**Job**
Your task is to copy exactly the lines from the line containing "building: [203,102,239,138] -> none" through the end of the listing below, with pictures left out.

**Data**
++++++++

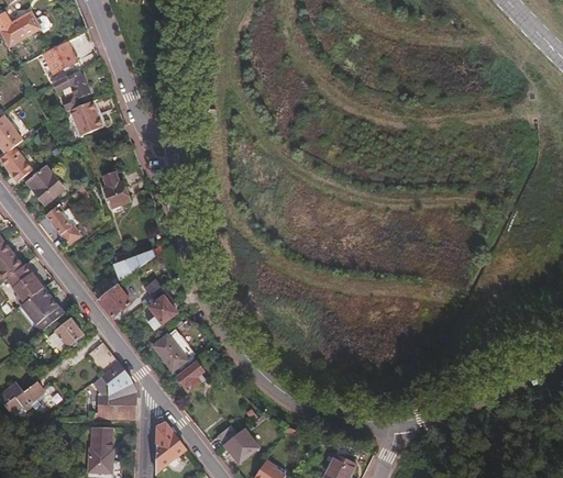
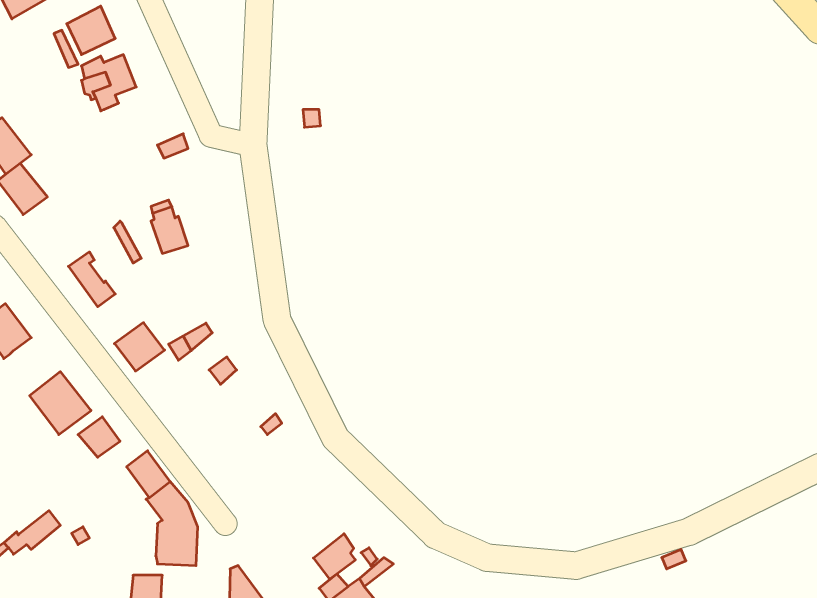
building: [71,100,103,135] -> none
building: [26,165,64,204] -> none
building: [8,263,43,304] -> none
building: [97,285,131,318] -> [114,323,165,371]
building: [147,296,175,329] -> none
building: [162,333,194,364] -> none
building: [177,362,206,392] -> [313,534,355,579]

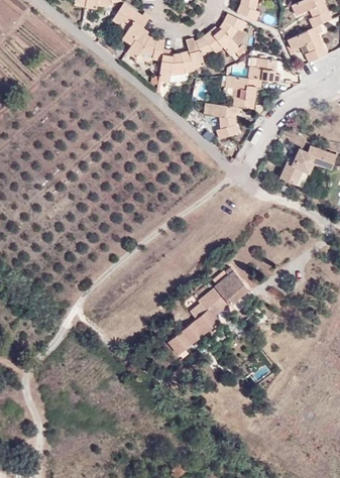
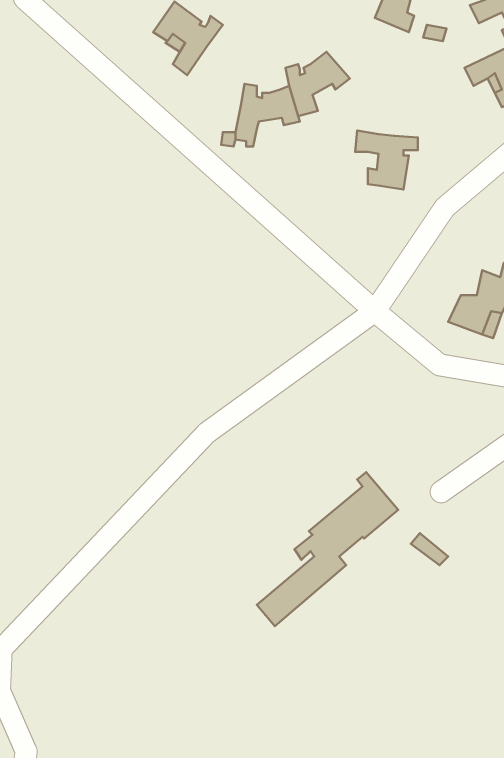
building: [209,13,246,54] -> none
building: [125,27,164,61] -> none
building: [247,56,279,81] -> none
building: [203,102,239,138] -> none

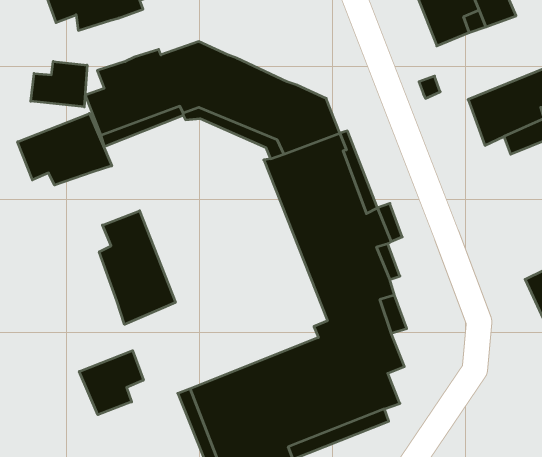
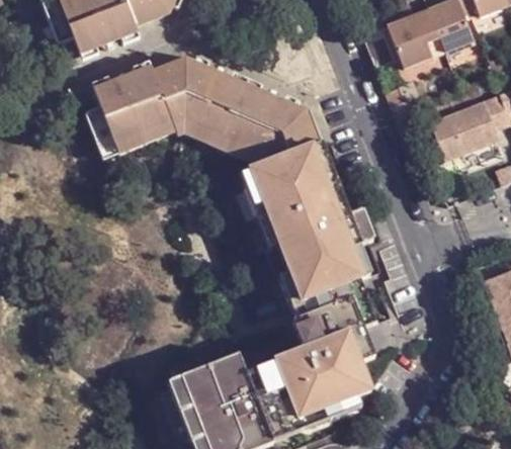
building: [31,61,87,107] -> none
building: [18,113,112,185] -> none
building: [99,211,175,324] -> none
building: [79,351,143,415] -> none

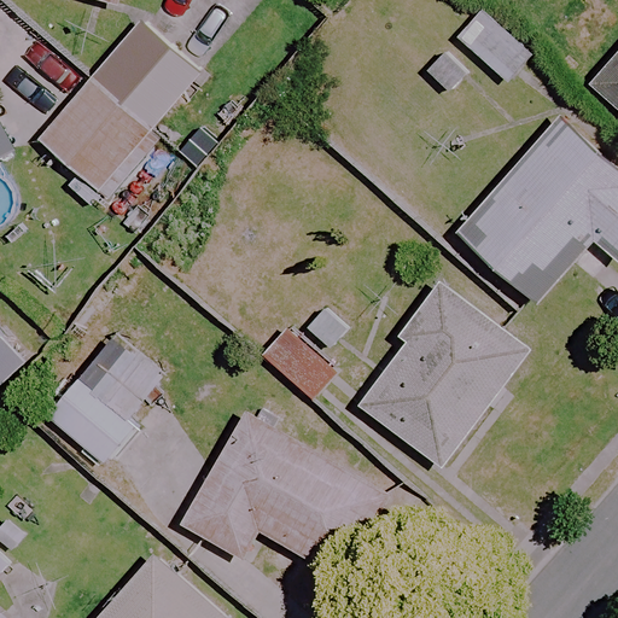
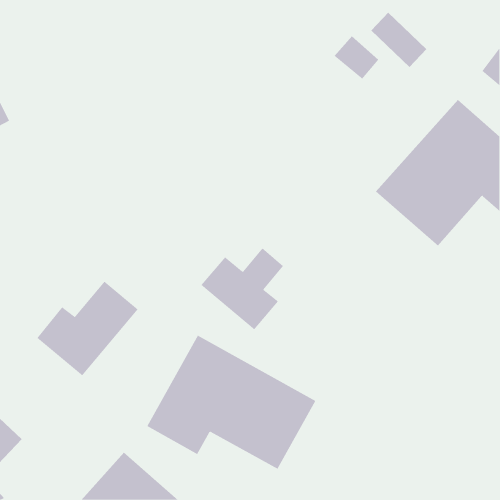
building: [39,22,197,221] -> none
building: [357,280,529,466] -> none

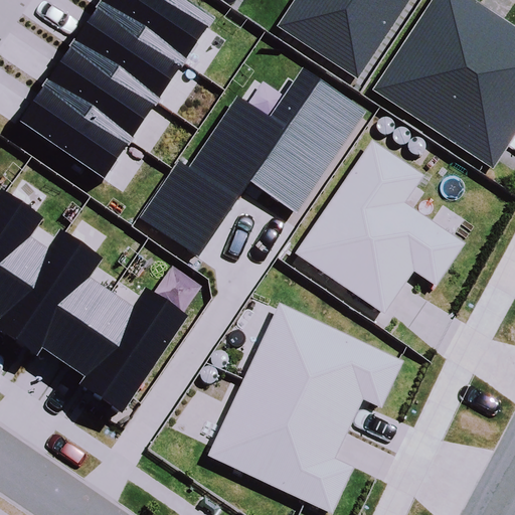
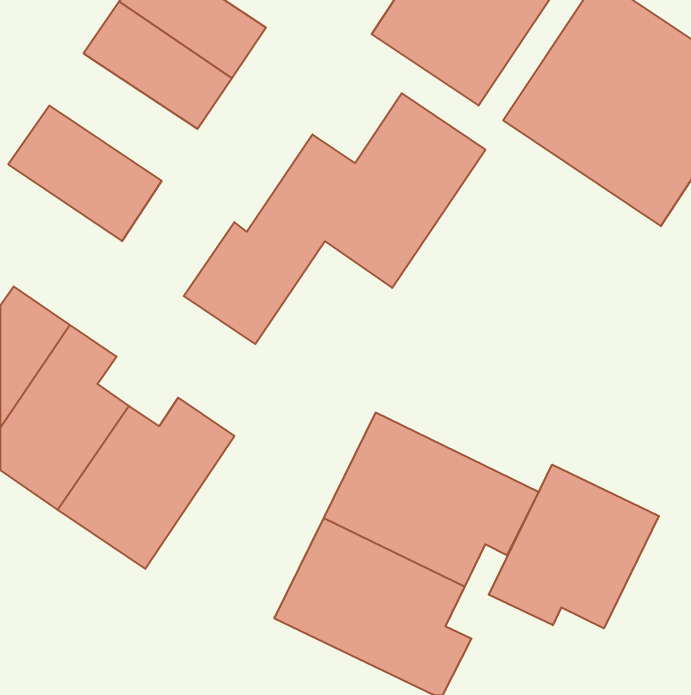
building: [43,39,152,133] -> none
building: [298,144,463,312] -> none
building: none -> [489,465,659,628]

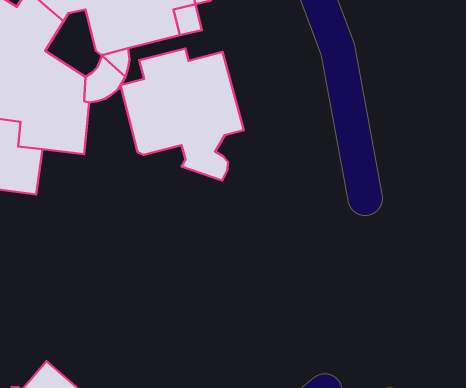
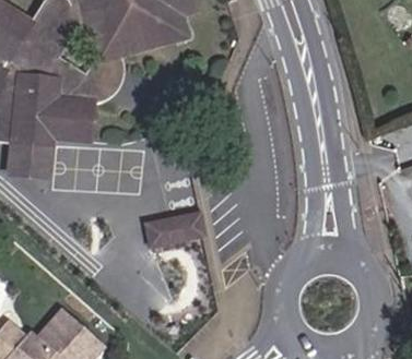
building: [120,49,244,181] -> none
building: none -> [141,211,203,248]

++++++++

**Response to this exercise**
building: [203,102,239,138] -> none

building: [31,61,87,107] -> none
building: [18,113,112,185] -> none
building: [99,211,175,324] -> none
building: [79,351,143,415] -> none

building: [39,22,197,221] -> none
building: [357,280,529,466] -> none

building: [43,39,152,133] -> none
building: [298,144,463,312] -> none
building: none -> [489,465,659,628]

building: [120,49,244,181] -> none
building: none -> [141,211,203,248]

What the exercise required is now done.